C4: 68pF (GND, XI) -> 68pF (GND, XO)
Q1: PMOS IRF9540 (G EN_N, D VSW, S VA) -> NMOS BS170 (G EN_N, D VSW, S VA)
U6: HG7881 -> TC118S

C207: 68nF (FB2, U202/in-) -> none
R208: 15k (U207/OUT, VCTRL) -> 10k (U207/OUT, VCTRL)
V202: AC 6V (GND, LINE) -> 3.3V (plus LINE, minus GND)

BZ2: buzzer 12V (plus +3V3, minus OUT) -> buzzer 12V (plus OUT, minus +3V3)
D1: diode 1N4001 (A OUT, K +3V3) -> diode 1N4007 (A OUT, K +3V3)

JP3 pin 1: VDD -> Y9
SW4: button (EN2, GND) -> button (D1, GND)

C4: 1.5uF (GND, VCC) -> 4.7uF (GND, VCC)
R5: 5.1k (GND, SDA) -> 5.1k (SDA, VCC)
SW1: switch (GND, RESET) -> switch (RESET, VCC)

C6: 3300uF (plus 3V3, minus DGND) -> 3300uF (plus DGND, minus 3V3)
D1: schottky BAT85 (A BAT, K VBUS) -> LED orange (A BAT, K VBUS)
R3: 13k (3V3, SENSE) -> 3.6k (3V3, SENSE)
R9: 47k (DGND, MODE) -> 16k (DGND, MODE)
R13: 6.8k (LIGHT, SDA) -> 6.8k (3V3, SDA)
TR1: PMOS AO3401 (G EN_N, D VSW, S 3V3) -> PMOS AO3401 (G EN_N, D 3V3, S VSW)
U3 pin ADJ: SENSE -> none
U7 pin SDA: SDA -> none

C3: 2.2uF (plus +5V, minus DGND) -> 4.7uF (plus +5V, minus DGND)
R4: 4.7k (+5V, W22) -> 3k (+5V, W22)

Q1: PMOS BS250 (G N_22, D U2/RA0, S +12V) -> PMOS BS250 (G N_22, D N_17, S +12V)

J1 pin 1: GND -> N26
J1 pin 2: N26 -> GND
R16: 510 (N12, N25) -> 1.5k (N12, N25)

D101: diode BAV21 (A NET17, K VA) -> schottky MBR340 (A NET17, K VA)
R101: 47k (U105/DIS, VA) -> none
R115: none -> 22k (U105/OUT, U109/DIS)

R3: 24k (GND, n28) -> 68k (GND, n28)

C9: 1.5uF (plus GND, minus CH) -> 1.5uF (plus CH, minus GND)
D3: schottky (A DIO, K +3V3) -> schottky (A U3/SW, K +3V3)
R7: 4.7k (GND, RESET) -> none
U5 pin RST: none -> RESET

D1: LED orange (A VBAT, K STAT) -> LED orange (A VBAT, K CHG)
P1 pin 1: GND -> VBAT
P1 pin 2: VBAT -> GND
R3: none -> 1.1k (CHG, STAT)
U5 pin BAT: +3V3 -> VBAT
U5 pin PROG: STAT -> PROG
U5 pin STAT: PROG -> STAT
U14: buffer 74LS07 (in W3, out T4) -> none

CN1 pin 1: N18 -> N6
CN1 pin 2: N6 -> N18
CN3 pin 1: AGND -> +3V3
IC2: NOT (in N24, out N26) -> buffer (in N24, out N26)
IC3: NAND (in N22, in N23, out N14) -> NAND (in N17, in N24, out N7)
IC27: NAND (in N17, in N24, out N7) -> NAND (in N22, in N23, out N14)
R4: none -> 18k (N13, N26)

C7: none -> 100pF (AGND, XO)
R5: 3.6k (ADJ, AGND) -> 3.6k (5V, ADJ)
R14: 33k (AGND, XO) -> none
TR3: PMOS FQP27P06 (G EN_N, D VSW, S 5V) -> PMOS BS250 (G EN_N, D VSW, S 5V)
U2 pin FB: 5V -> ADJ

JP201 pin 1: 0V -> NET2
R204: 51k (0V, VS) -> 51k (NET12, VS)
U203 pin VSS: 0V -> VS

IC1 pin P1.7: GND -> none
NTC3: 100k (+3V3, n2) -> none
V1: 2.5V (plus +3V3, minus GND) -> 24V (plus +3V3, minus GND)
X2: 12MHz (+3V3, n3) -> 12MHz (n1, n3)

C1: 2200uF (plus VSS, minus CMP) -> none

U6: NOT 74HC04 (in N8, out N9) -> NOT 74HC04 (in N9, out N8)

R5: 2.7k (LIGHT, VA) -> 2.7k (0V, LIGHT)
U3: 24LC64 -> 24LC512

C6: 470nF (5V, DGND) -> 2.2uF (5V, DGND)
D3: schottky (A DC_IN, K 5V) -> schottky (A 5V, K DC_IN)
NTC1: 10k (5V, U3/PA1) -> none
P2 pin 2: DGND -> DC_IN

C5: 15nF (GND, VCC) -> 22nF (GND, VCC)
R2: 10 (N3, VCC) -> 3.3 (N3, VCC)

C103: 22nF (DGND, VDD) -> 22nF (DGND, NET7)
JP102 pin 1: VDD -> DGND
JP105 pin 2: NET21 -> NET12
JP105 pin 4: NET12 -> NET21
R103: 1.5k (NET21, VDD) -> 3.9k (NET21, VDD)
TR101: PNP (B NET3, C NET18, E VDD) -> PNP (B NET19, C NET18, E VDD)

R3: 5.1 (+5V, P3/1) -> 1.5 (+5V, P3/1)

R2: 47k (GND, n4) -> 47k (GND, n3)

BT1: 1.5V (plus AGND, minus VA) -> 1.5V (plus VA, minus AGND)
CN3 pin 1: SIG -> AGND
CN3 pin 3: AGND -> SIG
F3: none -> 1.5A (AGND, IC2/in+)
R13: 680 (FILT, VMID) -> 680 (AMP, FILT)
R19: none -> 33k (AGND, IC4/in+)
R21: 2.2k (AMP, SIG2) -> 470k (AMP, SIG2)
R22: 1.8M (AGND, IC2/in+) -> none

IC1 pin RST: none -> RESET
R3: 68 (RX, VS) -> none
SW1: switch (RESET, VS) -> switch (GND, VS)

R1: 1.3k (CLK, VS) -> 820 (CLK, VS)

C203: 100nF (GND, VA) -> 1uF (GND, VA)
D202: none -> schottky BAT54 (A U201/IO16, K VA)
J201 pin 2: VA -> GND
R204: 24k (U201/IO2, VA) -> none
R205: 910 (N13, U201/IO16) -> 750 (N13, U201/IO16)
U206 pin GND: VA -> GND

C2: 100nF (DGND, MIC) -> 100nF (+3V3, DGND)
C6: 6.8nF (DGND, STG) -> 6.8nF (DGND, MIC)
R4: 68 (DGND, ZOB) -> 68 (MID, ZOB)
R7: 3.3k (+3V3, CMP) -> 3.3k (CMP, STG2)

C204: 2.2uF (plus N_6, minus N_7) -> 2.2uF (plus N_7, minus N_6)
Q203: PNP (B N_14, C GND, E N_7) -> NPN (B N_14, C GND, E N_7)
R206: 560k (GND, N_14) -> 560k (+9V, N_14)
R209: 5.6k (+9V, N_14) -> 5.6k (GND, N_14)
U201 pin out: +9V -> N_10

== ABOUT THIS EXERCISE ==
Output all lines from the beginning of the data up to the line holding "IC2: NOT (in", that line included, exactly as written.

== RESPONSE AREA ==
C4: 68pF (GND, XI) -> 68pF (GND, XO)
Q1: PMOS IRF9540 (G EN_N, D VSW, S VA) -> NMOS BS170 (G EN_N, D VSW, S VA)
U6: HG7881 -> TC118S

C207: 68nF (FB2, U202/in-) -> none
R208: 15k (U207/OUT, VCTRL) -> 10k (U207/OUT, VCTRL)
V202: AC 6V (GND, LINE) -> 3.3V (plus LINE, minus GND)

BZ2: buzzer 12V (plus +3V3, minus OUT) -> buzzer 12V (plus OUT, minus +3V3)
D1: diode 1N4001 (A OUT, K +3V3) -> diode 1N4007 (A OUT, K +3V3)

JP3 pin 1: VDD -> Y9
SW4: button (EN2, GND) -> button (D1, GND)

C4: 1.5uF (GND, VCC) -> 4.7uF (GND, VCC)
R5: 5.1k (GND, SDA) -> 5.1k (SDA, VCC)
SW1: switch (GND, RESET) -> switch (RESET, VCC)

C6: 3300uF (plus 3V3, minus DGND) -> 3300uF (plus DGND, minus 3V3)
D1: schottky BAT85 (A BAT, K VBUS) -> LED orange (A BAT, K VBUS)
R3: 13k (3V3, SENSE) -> 3.6k (3V3, SENSE)
R9: 47k (DGND, MODE) -> 16k (DGND, MODE)
R13: 6.8k (LIGHT, SDA) -> 6.8k (3V3, SDA)
TR1: PMOS AO3401 (G EN_N, D VSW, S 3V3) -> PMOS AO3401 (G EN_N, D 3V3, S VSW)
U3 pin ADJ: SENSE -> none
U7 pin SDA: SDA -> none

C3: 2.2uF (plus +5V, minus DGND) -> 4.7uF (plus +5V, minus DGND)
R4: 4.7k (+5V, W22) -> 3k (+5V, W22)

Q1: PMOS BS250 (G N_22, D U2/RA0, S +12V) -> PMOS BS250 (G N_22, D N_17, S +12V)

J1 pin 1: GND -> N26
J1 pin 2: N26 -> GND
R16: 510 (N12, N25) -> 1.5k (N12, N25)

D101: diode BAV21 (A NET17, K VA) -> schottky MBR340 (A NET17, K VA)
R101: 47k (U105/DIS, VA) -> none
R115: none -> 22k (U105/OUT, U109/DIS)

R3: 24k (GND, n28) -> 68k (GND, n28)

C9: 1.5uF (plus GND, minus CH) -> 1.5uF (plus CH, minus GND)
D3: schottky (A DIO, K +3V3) -> schottky (A U3/SW, K +3V3)
R7: 4.7k (GND, RESET) -> none
U5 pin RST: none -> RESET

D1: LED orange (A VBAT, K STAT) -> LED orange (A VBAT, K CHG)
P1 pin 1: GND -> VBAT
P1 pin 2: VBAT -> GND
R3: none -> 1.1k (CHG, STAT)
U5 pin BAT: +3V3 -> VBAT
U5 pin PROG: STAT -> PROG
U5 pin STAT: PROG -> STAT
U14: buffer 74LS07 (in W3, out T4) -> none

CN1 pin 1: N18 -> N6
CN1 pin 2: N6 -> N18
CN3 pin 1: AGND -> +3V3
IC2: NOT (in N24, out N26) -> buffer (in N24, out N26)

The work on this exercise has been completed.